▶ Work request:
What's wanted is a faithful retyping of every entry, pictures excluded.

▶ Source data:
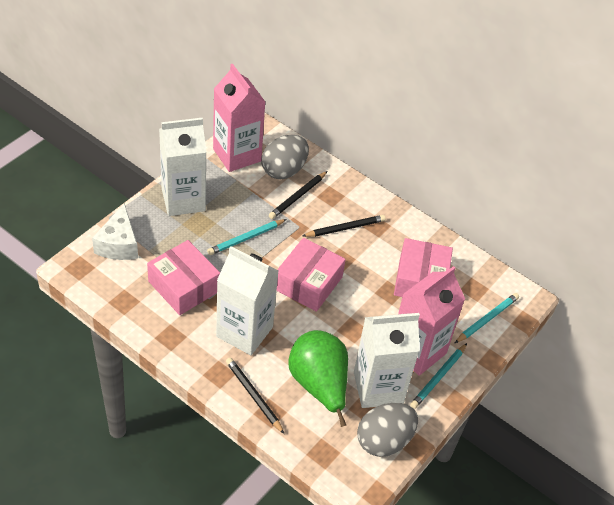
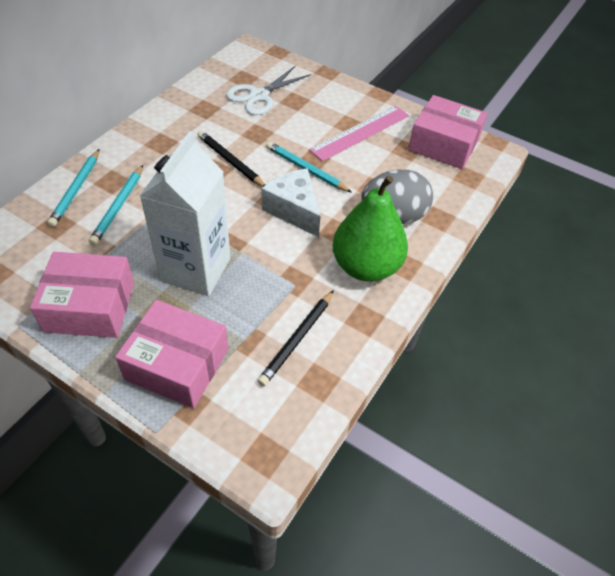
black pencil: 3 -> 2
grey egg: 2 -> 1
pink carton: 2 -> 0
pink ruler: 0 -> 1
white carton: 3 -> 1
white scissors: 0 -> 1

▶ Response to the task:
black pencil: 3 -> 2
grey egg: 2 -> 1
pink carton: 2 -> 0
pink ruler: 0 -> 1
white carton: 3 -> 1
white scissors: 0 -> 1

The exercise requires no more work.